--- START ---
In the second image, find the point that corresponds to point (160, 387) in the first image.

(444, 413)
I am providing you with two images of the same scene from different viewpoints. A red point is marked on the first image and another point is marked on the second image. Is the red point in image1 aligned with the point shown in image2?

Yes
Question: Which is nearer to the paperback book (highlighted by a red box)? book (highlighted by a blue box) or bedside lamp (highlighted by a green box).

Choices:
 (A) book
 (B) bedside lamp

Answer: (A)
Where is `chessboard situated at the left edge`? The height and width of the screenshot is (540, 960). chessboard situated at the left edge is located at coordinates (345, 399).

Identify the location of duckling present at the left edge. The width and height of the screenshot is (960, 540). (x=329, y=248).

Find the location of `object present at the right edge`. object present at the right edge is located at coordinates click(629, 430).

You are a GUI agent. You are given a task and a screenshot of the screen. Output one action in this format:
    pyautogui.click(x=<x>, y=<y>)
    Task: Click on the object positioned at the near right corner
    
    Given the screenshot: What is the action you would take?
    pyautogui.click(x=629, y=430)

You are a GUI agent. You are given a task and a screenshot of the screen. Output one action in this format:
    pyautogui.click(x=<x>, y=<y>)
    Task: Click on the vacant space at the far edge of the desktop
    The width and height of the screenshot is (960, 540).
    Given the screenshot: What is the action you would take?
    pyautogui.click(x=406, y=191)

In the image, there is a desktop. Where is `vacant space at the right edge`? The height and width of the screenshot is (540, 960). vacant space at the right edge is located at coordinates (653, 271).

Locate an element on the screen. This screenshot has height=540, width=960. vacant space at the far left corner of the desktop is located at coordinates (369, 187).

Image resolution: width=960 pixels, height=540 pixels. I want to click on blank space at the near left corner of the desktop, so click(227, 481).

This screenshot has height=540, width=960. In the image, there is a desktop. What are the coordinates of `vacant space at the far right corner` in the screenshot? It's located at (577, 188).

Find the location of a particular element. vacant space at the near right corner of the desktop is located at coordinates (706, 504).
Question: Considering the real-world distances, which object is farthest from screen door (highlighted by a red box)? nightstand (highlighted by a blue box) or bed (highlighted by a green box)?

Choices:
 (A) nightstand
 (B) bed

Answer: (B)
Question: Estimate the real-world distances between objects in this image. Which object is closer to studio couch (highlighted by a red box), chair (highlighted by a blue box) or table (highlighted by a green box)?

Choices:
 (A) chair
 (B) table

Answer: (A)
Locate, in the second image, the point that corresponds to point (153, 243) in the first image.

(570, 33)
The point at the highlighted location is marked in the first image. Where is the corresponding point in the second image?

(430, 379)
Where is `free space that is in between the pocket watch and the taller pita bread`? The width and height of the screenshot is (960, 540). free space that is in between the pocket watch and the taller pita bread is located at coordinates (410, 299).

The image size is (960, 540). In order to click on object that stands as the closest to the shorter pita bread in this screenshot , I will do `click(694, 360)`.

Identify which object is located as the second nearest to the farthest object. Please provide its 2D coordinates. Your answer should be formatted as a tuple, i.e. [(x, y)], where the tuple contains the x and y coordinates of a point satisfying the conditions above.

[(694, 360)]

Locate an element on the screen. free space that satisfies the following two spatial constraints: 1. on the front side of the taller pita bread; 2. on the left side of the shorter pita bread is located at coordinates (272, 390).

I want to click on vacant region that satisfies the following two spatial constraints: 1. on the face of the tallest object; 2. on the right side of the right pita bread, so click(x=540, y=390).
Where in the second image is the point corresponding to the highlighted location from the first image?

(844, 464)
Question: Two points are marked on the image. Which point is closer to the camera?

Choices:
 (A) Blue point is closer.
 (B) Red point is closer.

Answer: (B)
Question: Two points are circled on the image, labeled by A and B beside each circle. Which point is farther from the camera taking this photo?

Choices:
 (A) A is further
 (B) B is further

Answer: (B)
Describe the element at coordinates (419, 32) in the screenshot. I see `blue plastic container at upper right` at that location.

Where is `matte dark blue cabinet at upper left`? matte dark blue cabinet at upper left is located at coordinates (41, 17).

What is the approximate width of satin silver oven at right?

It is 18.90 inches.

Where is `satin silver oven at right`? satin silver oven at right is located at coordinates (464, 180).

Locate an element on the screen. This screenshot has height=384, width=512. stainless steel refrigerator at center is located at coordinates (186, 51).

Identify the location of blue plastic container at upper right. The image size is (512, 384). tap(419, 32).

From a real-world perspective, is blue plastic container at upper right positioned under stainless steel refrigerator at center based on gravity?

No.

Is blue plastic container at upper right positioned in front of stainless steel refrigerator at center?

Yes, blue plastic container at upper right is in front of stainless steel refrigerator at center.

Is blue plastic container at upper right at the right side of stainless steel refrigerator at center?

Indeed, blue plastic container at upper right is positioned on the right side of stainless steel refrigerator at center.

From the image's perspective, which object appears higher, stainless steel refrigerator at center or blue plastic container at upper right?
--- END ---
== REQUIRED WORK ==
Rewrite the entire listing above, changing every "blue plastic container" to "blue storage bin" and leaving everything else as it is.

== OUTPUT BELOW ==
In the second image, find the point that corresponds to point (160, 387) in the first image.

(444, 413)
I am providing you with two images of the same scene from different viewpoints. A red point is marked on the first image and another point is marked on the second image. Is the red point in image1 aligned with the point shown in image2?

Yes
Question: Which is nearer to the paperback book (highlighted by a red box)? book (highlighted by a blue box) or bedside lamp (highlighted by a green box).

Choices:
 (A) book
 (B) bedside lamp

Answer: (A)
Where is `chessboard situated at the left edge`? The height and width of the screenshot is (540, 960). chessboard situated at the left edge is located at coordinates (345, 399).

Identify the location of duckling present at the left edge. The width and height of the screenshot is (960, 540). (x=329, y=248).

Find the location of `object present at the right edge`. object present at the right edge is located at coordinates click(629, 430).

You are a GUI agent. You are given a task and a screenshot of the screen. Output one action in this format:
    pyautogui.click(x=<x>, y=<y>)
    Task: Click on the object positioned at the near right corner
    
    Given the screenshot: What is the action you would take?
    pyautogui.click(x=629, y=430)

You are a GUI agent. You are given a task and a screenshot of the screen. Output one action in this format:
    pyautogui.click(x=<x>, y=<y>)
    Task: Click on the vacant space at the far edge of the desktop
    The width and height of the screenshot is (960, 540).
    Given the screenshot: What is the action you would take?
    pyautogui.click(x=406, y=191)

In the image, there is a desktop. Where is `vacant space at the right edge`? The height and width of the screenshot is (540, 960). vacant space at the right edge is located at coordinates (653, 271).

Locate an element on the screen. This screenshot has height=540, width=960. vacant space at the far left corner of the desktop is located at coordinates (369, 187).

Image resolution: width=960 pixels, height=540 pixels. I want to click on blank space at the near left corner of the desktop, so click(227, 481).

This screenshot has height=540, width=960. In the image, there is a desktop. What are the coordinates of `vacant space at the far right corner` in the screenshot? It's located at (577, 188).

Find the location of a particular element. vacant space at the near right corner of the desktop is located at coordinates (706, 504).
Question: Considering the real-world distances, which object is farthest from screen door (highlighted by a red box)? nightstand (highlighted by a blue box) or bed (highlighted by a green box)?

Choices:
 (A) nightstand
 (B) bed

Answer: (B)
Question: Estimate the real-world distances between objects in this image. Which object is closer to studio couch (highlighted by a red box), chair (highlighted by a blue box) or table (highlighted by a green box)?

Choices:
 (A) chair
 (B) table

Answer: (A)
Locate, in the second image, the point that corresponds to point (153, 243) in the first image.

(570, 33)
The point at the highlighted location is marked in the first image. Where is the corresponding point in the second image?

(430, 379)
Where is `free space that is in between the pocket watch and the taller pita bread`? The width and height of the screenshot is (960, 540). free space that is in between the pocket watch and the taller pita bread is located at coordinates (410, 299).

The image size is (960, 540). In order to click on object that stands as the closest to the shorter pita bread in this screenshot , I will do `click(694, 360)`.

Identify which object is located as the second nearest to the farthest object. Please provide its 2D coordinates. Your answer should be formatted as a tuple, i.e. [(x, y)], where the tuple contains the x and y coordinates of a point satisfying the conditions above.

[(694, 360)]

Locate an element on the screen. free space that satisfies the following two spatial constraints: 1. on the front side of the taller pita bread; 2. on the left side of the shorter pita bread is located at coordinates (272, 390).

I want to click on vacant region that satisfies the following two spatial constraints: 1. on the face of the tallest object; 2. on the right side of the right pita bread, so click(x=540, y=390).
Where in the second image is the point corresponding to the highlighted location from the first image?

(844, 464)
Question: Two points are marked on the image. Which point is closer to the camera?

Choices:
 (A) Blue point is closer.
 (B) Red point is closer.

Answer: (B)
Question: Two points are circled on the image, labeled by A and B beside each circle. Which point is farther from the camera taking this photo?

Choices:
 (A) A is further
 (B) B is further

Answer: (B)
Describe the element at coordinates (419, 32) in the screenshot. I see `blue storage bin at upper right` at that location.

Where is `matte dark blue cabinet at upper left`? matte dark blue cabinet at upper left is located at coordinates (41, 17).

What is the approximate width of satin silver oven at right?

It is 18.90 inches.

Where is `satin silver oven at right`? satin silver oven at right is located at coordinates (464, 180).

Locate an element on the screen. This screenshot has height=384, width=512. stainless steel refrigerator at center is located at coordinates (186, 51).

Identify the location of blue storage bin at upper right. The image size is (512, 384). tap(419, 32).

From a real-world perspective, is blue storage bin at upper right positioned under stainless steel refrigerator at center based on gravity?

No.

Is blue storage bin at upper right positioned in front of stainless steel refrigerator at center?

Yes, blue storage bin at upper right is in front of stainless steel refrigerator at center.

Is blue storage bin at upper right at the right side of stainless steel refrigerator at center?

Indeed, blue storage bin at upper right is positioned on the right side of stainless steel refrigerator at center.

From the image's perspective, which object appears higher, stainless steel refrigerator at center or blue storage bin at upper right?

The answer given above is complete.